━━━ MATERIAL FOR THE TASK ━━━
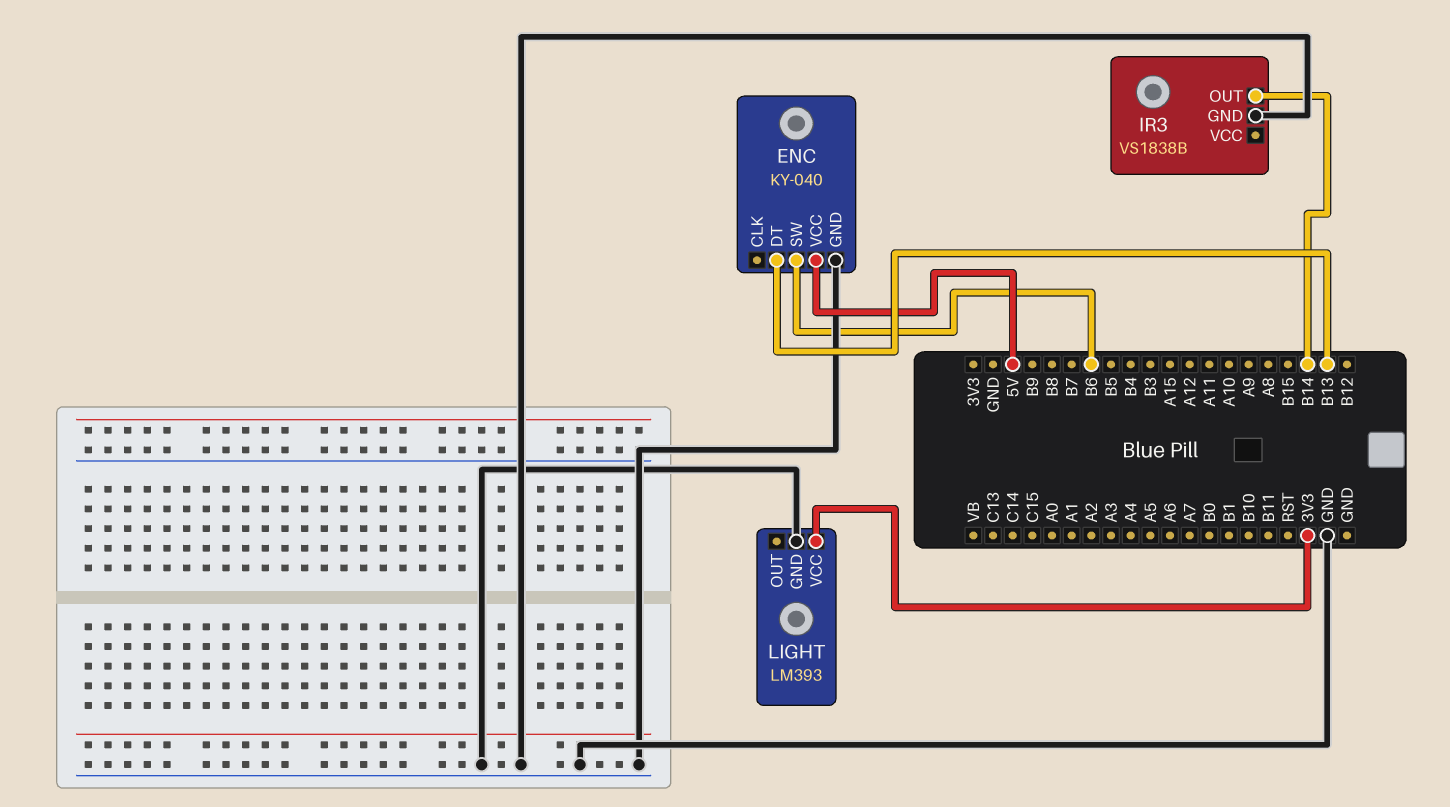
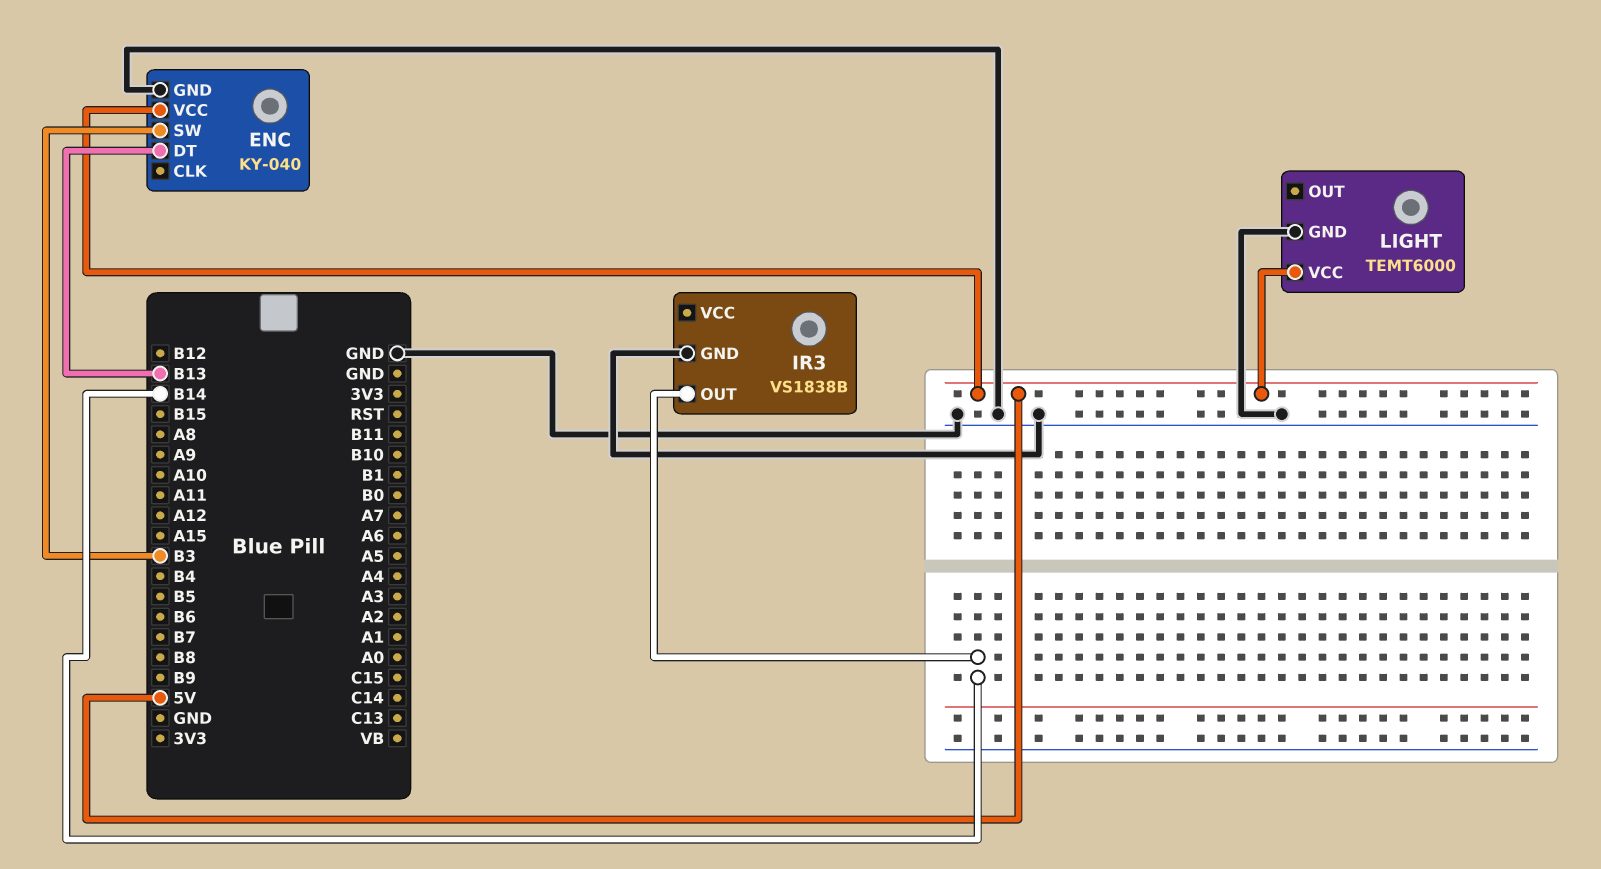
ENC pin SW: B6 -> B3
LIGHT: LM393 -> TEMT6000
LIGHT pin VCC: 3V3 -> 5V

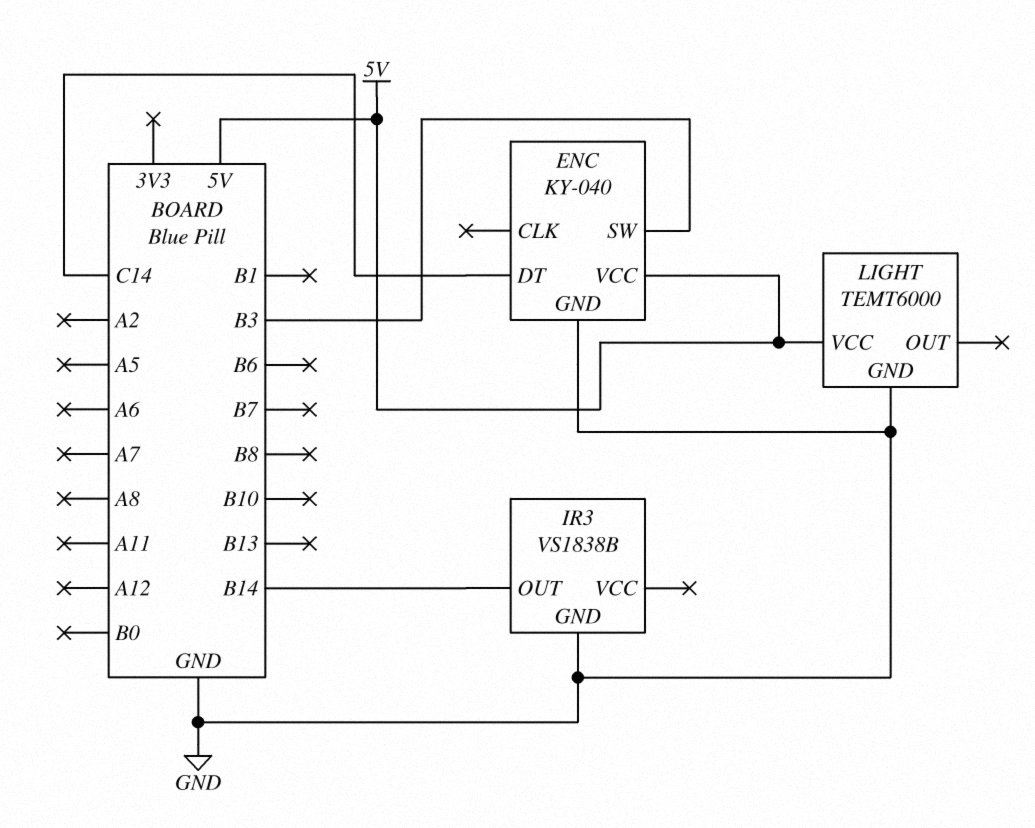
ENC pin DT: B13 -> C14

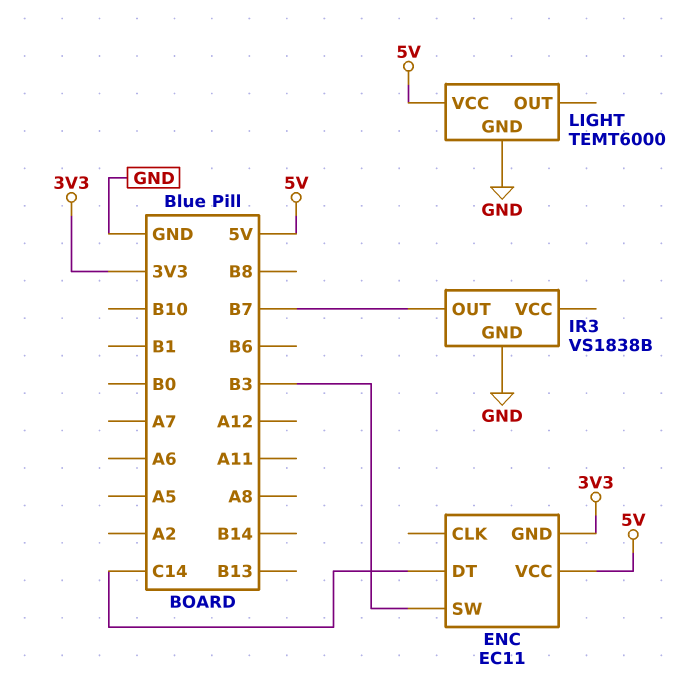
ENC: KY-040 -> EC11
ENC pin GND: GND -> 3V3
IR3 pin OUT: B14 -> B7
━━━
● **EXERCISE GOAL**
Go through the data above and copy each line that holds the word "LIGHT".

● **EXERCISE SOLUTION**
LIGHT: LM393 -> TEMT6000
LIGHT pin VCC: 3V3 -> 5V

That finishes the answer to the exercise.